- Data items:
-- -- --

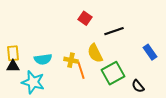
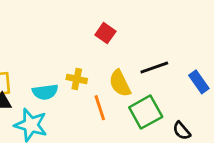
black line: (114, 31) -> (154, 67), moved
yellow cross: (71, 60) -> (77, 79), moved

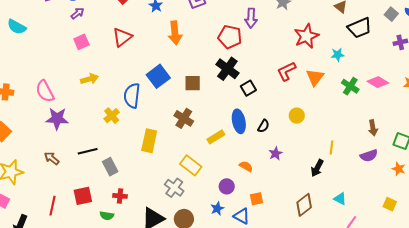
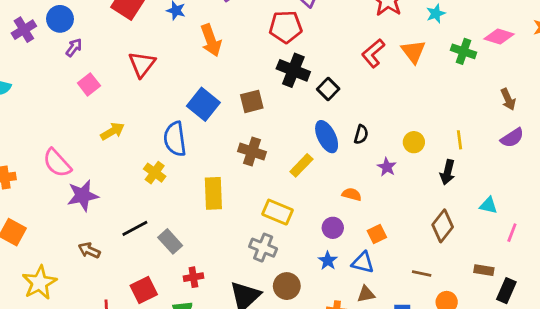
yellow circle: (297, 116) -> (414, 142), moved

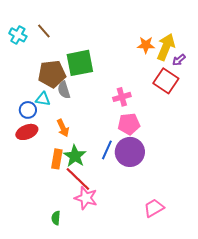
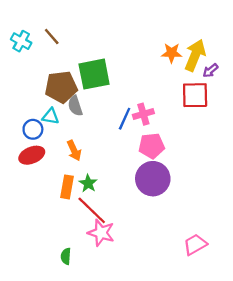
red square: (166, 81) -> (195, 95), turned -35
blue line: (107, 150) -> (125, 119), moved
green star: (75, 156) -> (88, 183), size x0.7
pink trapezoid: (154, 208) -> (195, 244), moved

-- -- --

Word for word, please reproduce each entry above and leave out every picture.

black line: (114, 31) -> (154, 67), moved
yellow cross: (71, 60) -> (77, 79), moved

yellow circle: (297, 116) -> (414, 142), moved

red square: (166, 81) -> (195, 95), turned -35
blue line: (107, 150) -> (125, 119), moved
green star: (75, 156) -> (88, 183), size x0.7
pink trapezoid: (154, 208) -> (195, 244), moved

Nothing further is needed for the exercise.